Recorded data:
===
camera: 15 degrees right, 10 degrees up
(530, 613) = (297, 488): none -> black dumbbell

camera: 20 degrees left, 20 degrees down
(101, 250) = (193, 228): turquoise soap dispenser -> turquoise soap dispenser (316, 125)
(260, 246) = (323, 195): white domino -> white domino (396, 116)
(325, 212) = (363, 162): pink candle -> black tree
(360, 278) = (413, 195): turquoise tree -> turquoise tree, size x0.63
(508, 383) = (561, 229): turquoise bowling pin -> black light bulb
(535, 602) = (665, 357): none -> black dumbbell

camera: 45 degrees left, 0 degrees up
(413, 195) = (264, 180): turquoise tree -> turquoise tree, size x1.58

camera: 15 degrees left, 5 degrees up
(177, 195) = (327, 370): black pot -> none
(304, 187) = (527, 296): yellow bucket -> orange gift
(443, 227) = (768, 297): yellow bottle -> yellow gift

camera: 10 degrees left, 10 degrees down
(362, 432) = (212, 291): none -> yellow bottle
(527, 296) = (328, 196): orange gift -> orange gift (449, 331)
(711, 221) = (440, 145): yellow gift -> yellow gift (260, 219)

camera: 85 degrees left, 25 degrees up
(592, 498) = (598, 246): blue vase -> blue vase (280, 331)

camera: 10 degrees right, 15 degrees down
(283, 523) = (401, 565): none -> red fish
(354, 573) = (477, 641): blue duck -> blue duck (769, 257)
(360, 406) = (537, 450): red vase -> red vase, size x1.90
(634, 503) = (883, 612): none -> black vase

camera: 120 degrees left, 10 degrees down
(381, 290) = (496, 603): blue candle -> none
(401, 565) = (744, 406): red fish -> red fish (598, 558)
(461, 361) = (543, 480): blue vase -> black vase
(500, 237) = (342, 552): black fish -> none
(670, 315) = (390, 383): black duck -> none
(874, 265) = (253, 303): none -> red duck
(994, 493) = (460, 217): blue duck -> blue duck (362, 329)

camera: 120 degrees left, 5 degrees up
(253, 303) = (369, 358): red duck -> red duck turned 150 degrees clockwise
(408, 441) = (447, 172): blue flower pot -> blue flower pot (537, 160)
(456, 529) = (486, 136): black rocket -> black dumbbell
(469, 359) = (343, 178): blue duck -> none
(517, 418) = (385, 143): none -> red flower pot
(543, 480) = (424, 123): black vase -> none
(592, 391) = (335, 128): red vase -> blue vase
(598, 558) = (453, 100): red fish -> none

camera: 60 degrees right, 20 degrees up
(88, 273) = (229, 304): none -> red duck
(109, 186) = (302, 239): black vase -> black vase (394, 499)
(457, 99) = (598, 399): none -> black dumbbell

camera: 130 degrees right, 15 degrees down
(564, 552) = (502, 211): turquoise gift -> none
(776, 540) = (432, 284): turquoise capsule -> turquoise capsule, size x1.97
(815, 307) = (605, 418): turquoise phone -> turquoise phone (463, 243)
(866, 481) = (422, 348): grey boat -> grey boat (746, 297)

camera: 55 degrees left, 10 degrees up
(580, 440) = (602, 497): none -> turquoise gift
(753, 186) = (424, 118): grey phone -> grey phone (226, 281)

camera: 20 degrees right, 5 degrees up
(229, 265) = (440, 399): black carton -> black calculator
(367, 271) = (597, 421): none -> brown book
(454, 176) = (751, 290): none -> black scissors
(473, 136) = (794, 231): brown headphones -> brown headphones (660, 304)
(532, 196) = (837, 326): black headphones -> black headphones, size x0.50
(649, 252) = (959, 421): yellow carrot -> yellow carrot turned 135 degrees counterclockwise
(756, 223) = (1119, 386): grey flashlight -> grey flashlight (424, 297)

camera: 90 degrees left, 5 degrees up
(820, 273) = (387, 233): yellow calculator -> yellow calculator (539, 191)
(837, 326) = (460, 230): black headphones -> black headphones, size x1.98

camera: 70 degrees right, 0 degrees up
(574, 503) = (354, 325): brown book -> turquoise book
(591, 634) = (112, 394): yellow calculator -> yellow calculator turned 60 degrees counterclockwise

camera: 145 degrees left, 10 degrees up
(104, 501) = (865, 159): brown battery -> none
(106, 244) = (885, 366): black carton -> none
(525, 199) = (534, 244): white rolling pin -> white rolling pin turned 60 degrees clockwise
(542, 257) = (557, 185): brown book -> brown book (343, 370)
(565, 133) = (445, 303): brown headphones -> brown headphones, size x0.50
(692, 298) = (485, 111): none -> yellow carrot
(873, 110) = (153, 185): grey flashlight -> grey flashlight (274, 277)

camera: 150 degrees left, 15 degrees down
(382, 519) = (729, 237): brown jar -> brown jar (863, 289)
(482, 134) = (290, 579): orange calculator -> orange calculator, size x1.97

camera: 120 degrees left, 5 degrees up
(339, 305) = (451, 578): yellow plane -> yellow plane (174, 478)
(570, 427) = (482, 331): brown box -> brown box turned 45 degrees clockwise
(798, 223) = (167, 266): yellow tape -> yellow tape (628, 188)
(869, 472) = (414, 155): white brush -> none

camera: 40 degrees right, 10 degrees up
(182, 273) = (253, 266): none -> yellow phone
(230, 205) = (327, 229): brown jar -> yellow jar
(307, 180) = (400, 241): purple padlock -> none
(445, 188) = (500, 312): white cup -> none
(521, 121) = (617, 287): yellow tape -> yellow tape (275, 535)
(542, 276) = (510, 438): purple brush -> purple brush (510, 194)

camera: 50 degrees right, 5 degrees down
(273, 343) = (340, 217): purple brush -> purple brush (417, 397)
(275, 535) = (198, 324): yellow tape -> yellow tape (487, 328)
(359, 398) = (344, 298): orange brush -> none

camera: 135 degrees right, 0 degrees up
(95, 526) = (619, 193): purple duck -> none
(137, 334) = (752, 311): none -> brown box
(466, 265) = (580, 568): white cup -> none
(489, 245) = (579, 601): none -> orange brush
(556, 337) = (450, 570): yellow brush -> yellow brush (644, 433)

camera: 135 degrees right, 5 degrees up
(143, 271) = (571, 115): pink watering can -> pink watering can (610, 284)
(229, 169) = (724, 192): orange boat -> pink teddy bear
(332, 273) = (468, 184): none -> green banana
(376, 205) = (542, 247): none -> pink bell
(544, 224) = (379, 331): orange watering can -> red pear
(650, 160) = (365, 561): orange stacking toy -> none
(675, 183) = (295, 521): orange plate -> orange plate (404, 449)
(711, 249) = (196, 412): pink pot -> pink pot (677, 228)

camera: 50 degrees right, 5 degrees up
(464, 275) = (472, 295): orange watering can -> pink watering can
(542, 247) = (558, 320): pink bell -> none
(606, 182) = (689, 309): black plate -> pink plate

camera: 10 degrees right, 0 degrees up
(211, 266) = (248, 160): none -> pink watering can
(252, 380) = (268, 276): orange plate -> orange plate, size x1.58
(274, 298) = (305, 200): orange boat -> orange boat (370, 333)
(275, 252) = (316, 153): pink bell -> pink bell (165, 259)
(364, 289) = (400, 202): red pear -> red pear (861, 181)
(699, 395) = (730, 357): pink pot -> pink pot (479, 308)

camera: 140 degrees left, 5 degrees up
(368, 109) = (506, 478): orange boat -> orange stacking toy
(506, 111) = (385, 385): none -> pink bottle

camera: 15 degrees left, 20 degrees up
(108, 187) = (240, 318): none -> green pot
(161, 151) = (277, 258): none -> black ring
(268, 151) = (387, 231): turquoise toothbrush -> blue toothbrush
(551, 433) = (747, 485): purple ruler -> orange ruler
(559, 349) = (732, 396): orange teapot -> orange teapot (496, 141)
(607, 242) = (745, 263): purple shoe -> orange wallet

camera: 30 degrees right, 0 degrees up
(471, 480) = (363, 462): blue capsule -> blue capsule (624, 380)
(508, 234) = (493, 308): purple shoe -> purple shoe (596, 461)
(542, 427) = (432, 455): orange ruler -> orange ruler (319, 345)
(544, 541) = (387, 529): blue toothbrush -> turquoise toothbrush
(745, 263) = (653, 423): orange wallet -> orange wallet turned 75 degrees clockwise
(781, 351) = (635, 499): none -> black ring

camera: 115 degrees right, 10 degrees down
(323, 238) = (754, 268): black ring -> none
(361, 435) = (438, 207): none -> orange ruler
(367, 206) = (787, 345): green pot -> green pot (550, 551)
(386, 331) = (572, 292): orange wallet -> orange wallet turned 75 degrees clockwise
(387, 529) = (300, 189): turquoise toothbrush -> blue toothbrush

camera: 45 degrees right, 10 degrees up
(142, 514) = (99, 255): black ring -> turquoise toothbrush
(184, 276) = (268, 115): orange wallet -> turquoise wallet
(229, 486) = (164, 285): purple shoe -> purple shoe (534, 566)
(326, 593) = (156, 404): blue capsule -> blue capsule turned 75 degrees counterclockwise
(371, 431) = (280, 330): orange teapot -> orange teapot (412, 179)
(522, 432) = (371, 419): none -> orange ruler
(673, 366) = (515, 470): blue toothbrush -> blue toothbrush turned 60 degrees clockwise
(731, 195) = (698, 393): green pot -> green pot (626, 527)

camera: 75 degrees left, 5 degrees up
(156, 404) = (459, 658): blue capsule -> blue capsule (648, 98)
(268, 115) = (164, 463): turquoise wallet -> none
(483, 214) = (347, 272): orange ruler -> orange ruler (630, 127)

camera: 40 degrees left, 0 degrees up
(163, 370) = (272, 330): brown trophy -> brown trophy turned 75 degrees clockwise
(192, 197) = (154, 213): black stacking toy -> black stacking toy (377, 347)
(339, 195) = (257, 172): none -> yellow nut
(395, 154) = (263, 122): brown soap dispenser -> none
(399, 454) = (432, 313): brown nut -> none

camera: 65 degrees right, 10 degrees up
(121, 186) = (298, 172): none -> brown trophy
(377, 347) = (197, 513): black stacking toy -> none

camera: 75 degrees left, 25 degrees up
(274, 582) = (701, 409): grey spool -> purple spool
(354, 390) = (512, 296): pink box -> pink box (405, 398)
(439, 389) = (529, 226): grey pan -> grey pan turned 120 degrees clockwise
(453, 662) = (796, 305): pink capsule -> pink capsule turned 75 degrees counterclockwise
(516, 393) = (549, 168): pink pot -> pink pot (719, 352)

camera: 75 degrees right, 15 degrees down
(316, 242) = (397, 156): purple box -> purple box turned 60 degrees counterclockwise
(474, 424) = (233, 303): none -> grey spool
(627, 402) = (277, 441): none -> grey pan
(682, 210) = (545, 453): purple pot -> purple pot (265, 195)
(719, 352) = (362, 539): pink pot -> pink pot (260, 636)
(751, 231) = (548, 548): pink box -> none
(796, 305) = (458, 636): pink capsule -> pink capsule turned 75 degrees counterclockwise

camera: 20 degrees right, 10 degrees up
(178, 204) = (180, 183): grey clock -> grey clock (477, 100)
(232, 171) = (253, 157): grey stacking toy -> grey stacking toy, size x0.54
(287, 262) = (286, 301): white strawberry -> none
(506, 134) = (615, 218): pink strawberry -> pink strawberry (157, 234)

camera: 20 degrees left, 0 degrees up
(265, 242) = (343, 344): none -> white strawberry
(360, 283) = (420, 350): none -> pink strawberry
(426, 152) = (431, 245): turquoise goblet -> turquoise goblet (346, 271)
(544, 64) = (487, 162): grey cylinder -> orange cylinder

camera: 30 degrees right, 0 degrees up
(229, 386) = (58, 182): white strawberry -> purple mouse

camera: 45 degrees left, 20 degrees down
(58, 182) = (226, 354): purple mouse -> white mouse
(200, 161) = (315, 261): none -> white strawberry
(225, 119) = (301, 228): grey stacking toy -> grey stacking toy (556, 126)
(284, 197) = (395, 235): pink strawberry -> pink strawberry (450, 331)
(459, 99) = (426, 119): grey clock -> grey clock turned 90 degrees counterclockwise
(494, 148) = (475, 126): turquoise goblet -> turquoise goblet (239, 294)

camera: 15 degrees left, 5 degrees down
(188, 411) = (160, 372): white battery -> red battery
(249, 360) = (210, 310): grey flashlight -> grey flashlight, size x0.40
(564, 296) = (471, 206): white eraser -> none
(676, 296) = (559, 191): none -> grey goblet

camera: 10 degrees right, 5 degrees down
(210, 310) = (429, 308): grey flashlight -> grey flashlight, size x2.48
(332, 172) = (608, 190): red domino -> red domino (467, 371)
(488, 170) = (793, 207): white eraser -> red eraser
===
Work request -
The line containing "(88, 273) = (229, 304): none -> red duck" marks the end: copy exactly every line from the top of the data above down to it, that line included.

Completed exercise -
camera: 15 degrees right, 10 degrees up
(530, 613) = (297, 488): none -> black dumbbell

camera: 20 degrees left, 20 degrees down
(101, 250) = (193, 228): turquoise soap dispenser -> turquoise soap dispenser (316, 125)
(260, 246) = (323, 195): white domino -> white domino (396, 116)
(325, 212) = (363, 162): pink candle -> black tree
(360, 278) = (413, 195): turquoise tree -> turquoise tree, size x0.63
(508, 383) = (561, 229): turquoise bowling pin -> black light bulb
(535, 602) = (665, 357): none -> black dumbbell

camera: 45 degrees left, 0 degrees up
(413, 195) = (264, 180): turquoise tree -> turquoise tree, size x1.58

camera: 15 degrees left, 5 degrees up
(177, 195) = (327, 370): black pot -> none
(304, 187) = (527, 296): yellow bucket -> orange gift
(443, 227) = (768, 297): yellow bottle -> yellow gift

camera: 10 degrees left, 10 degrees down
(362, 432) = (212, 291): none -> yellow bottle
(527, 296) = (328, 196): orange gift -> orange gift (449, 331)
(711, 221) = (440, 145): yellow gift -> yellow gift (260, 219)

camera: 85 degrees left, 25 degrees up
(592, 498) = (598, 246): blue vase -> blue vase (280, 331)

camera: 10 degrees right, 15 degrees down
(283, 523) = (401, 565): none -> red fish
(354, 573) = (477, 641): blue duck -> blue duck (769, 257)
(360, 406) = (537, 450): red vase -> red vase, size x1.90
(634, 503) = (883, 612): none -> black vase

camera: 120 degrees left, 10 degrees down
(381, 290) = (496, 603): blue candle -> none
(401, 565) = (744, 406): red fish -> red fish (598, 558)
(461, 361) = (543, 480): blue vase -> black vase
(500, 237) = (342, 552): black fish -> none
(670, 315) = (390, 383): black duck -> none
(874, 265) = (253, 303): none -> red duck
(994, 493) = (460, 217): blue duck -> blue duck (362, 329)

camera: 120 degrees left, 5 degrees up
(253, 303) = (369, 358): red duck -> red duck turned 150 degrees clockwise
(408, 441) = (447, 172): blue flower pot -> blue flower pot (537, 160)
(456, 529) = (486, 136): black rocket -> black dumbbell
(469, 359) = (343, 178): blue duck -> none
(517, 418) = (385, 143): none -> red flower pot
(543, 480) = (424, 123): black vase -> none
(592, 391) = (335, 128): red vase -> blue vase
(598, 558) = (453, 100): red fish -> none

camera: 60 degrees right, 20 degrees up
(88, 273) = (229, 304): none -> red duck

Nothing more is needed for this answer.